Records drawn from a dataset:
- - - - -

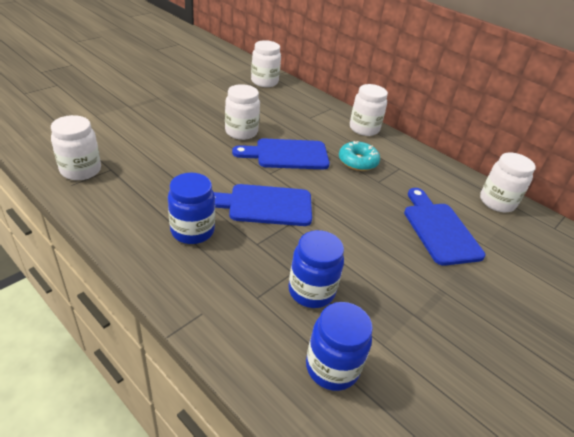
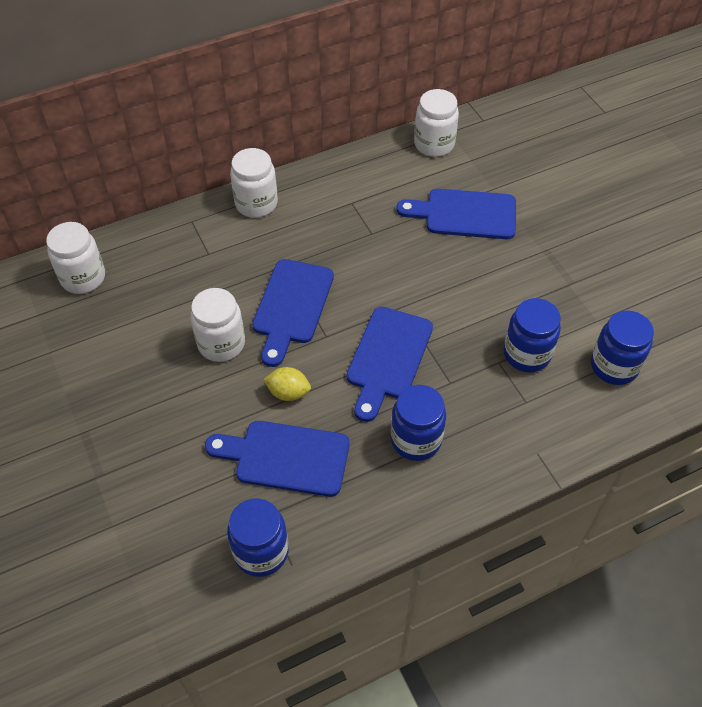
camera: 65 degrees left, 15 degrees up
(81, 170) = (261, 552): white jar -> blue jar
(158, 170) = (285, 458): none -> blue cutting board
(213, 163) = (288, 392): none -> yellow lemon
(358, 161) = (327, 238): turquoise donut -> none

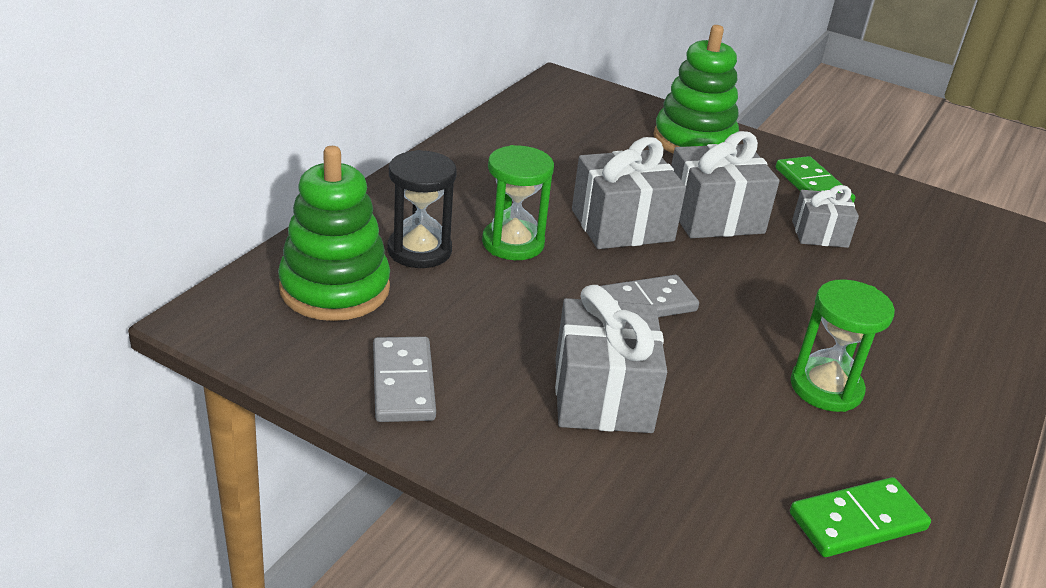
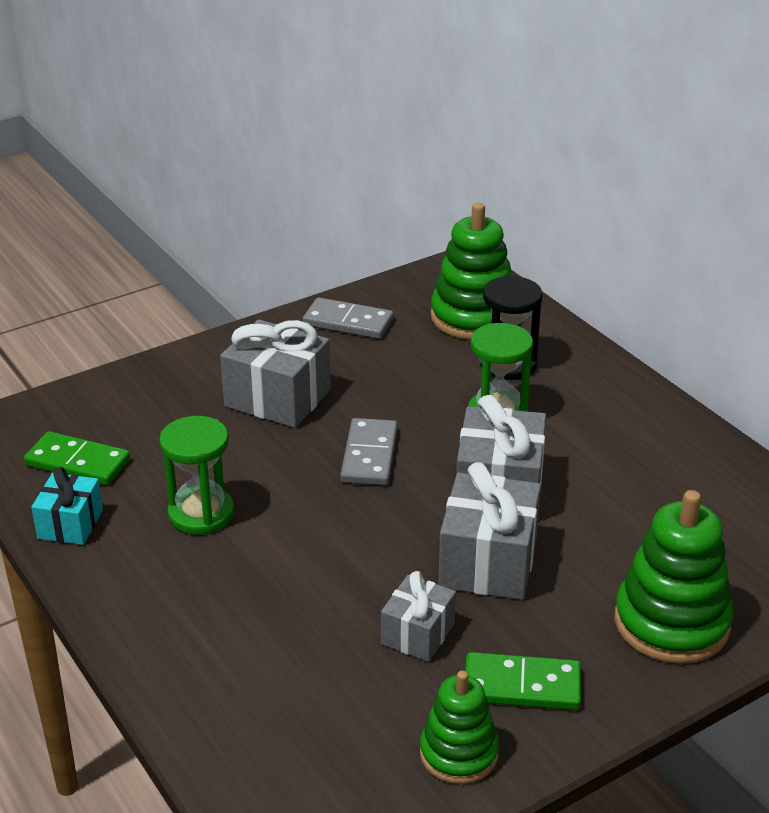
camera: 120 degrees right, 0 degrees up
(857, 521) = (77, 463): green domino -> green domino turned 75 degrees counterclockwise
(893, 200) = (459, 753): none -> green stacking toy
(940, 479) = (70, 524): none -> turquoise gift

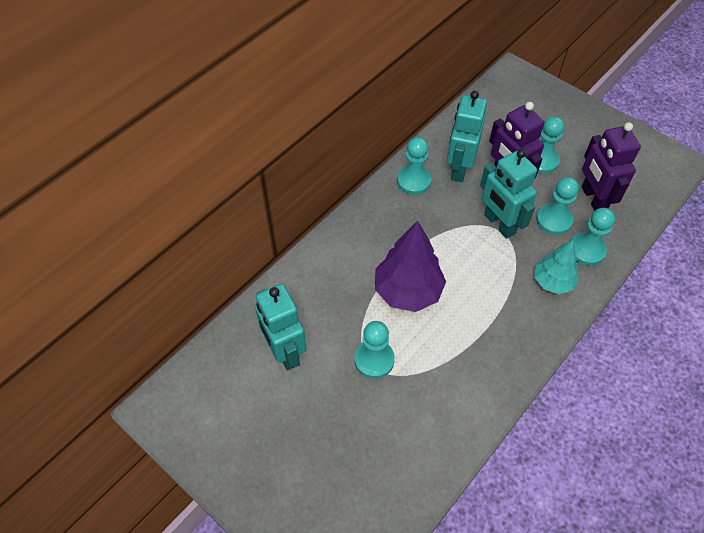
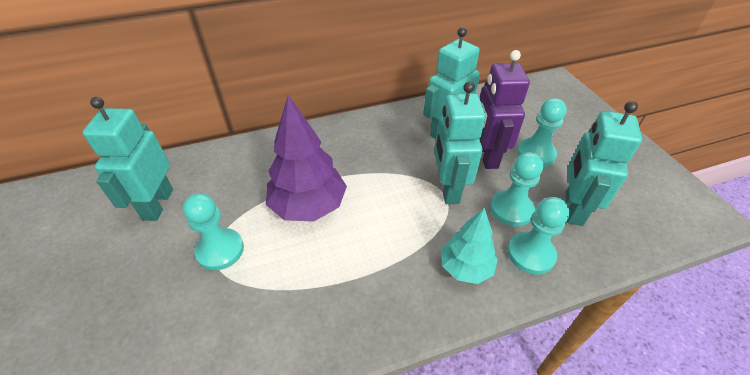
camera: 30 degrees right, 10 degrees down
(413, 181) = (395, 124): turquoise pawn -> none
(593, 199) = (573, 208): purple robot -> turquoise robot

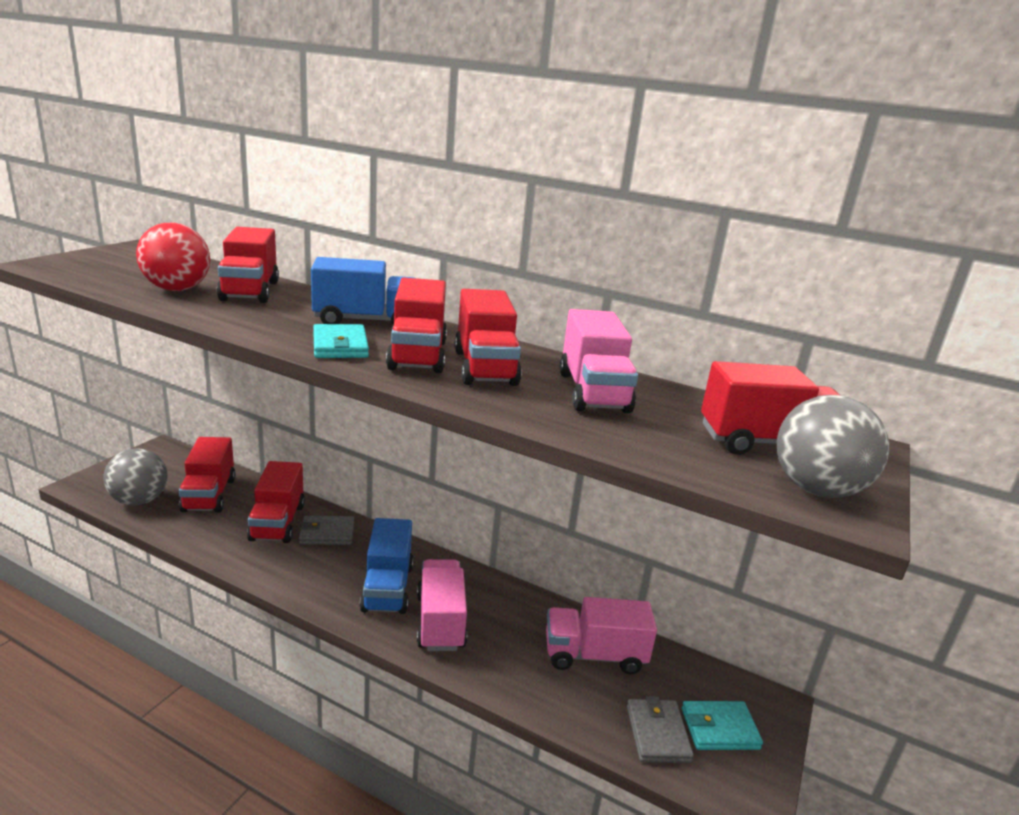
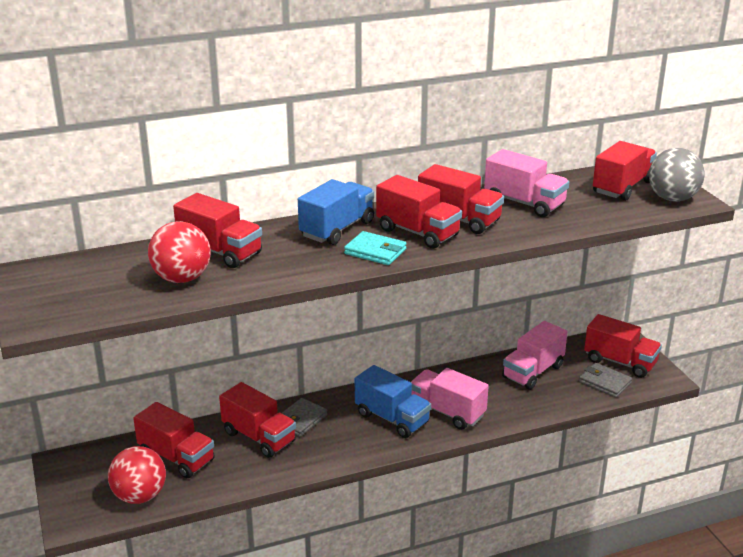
camera: 45 degrees left, 5 degrees up
(139, 500) = (140, 496): grey ball -> red ball
(719, 729) = (620, 362): turquoise wallet -> red truck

- - - - -

**YOUR INSTRUCTIONS**
Among the entries above, copy exactly the stretch from the line holding "(158, 170) = (285, 458): none" through the line holding "(857, 521) = (77, 463): green", leaving out any pictures.

**OUTPUT OF THE TASK**
(158, 170) = (285, 458): none -> blue cutting board
(213, 163) = (288, 392): none -> yellow lemon
(358, 161) = (327, 238): turquoise donut -> none

camera: 120 degrees right, 0 degrees up
(857, 521) = (77, 463): green domino -> green domino turned 75 degrees counterclockwise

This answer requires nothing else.